Aim of the task
Among the lines below, how many carry the string "green"? Reply with a number and nothing else.

Given data
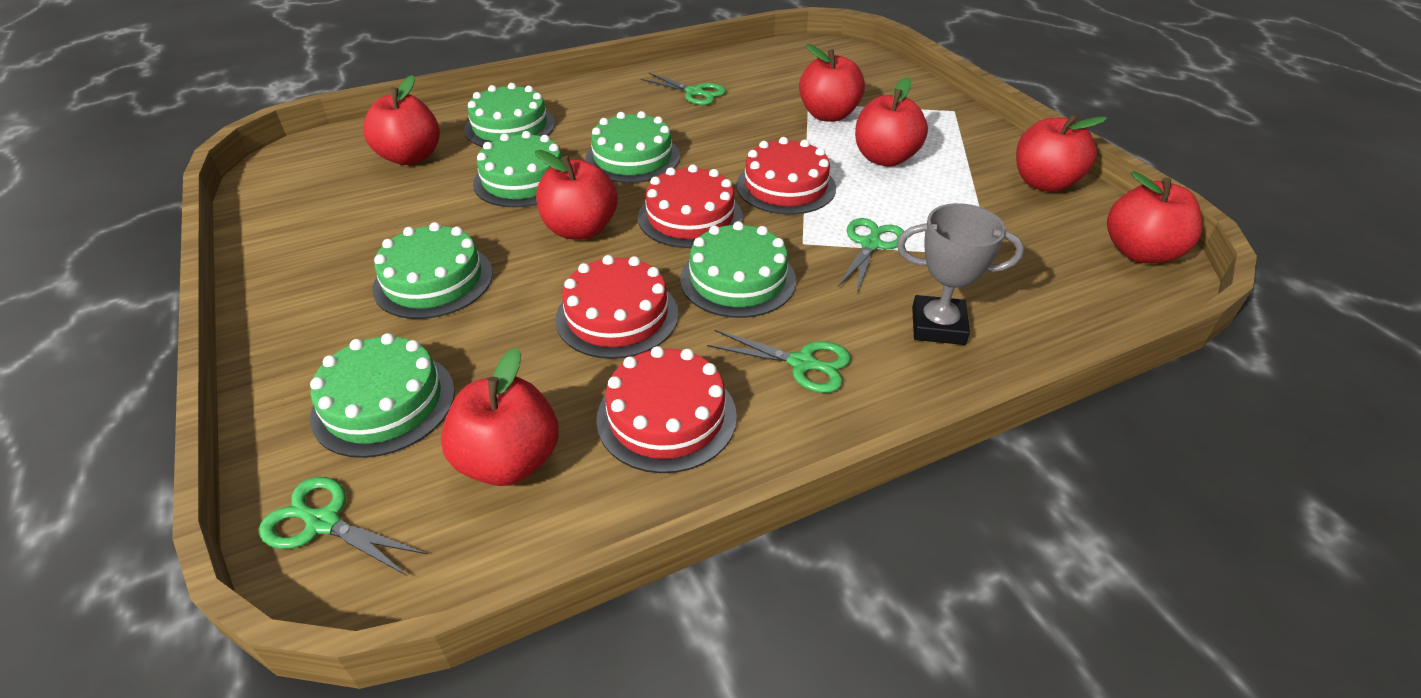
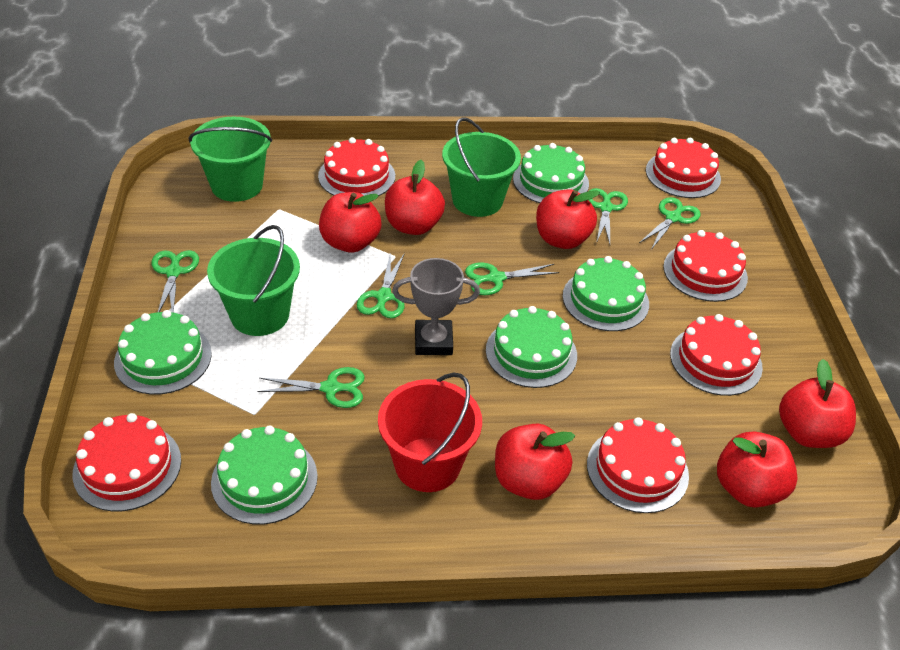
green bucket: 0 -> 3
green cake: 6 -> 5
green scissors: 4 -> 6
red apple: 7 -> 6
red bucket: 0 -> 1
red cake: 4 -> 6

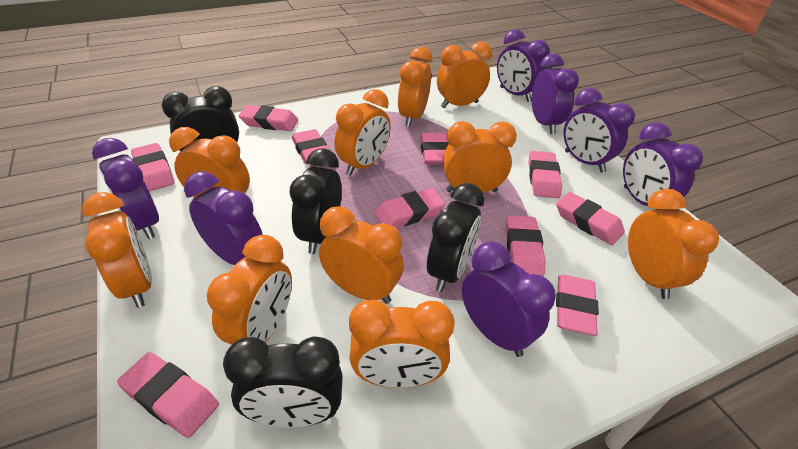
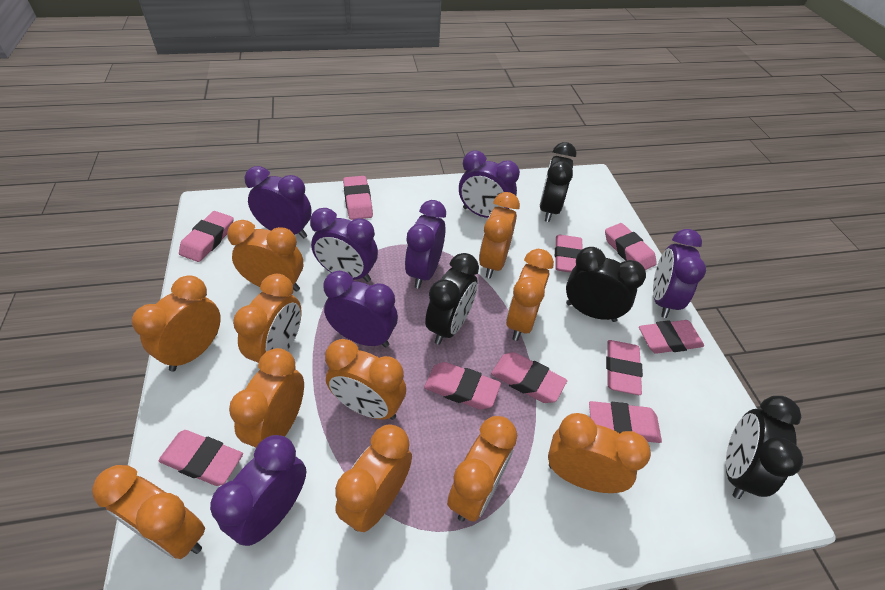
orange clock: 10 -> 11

Response area
3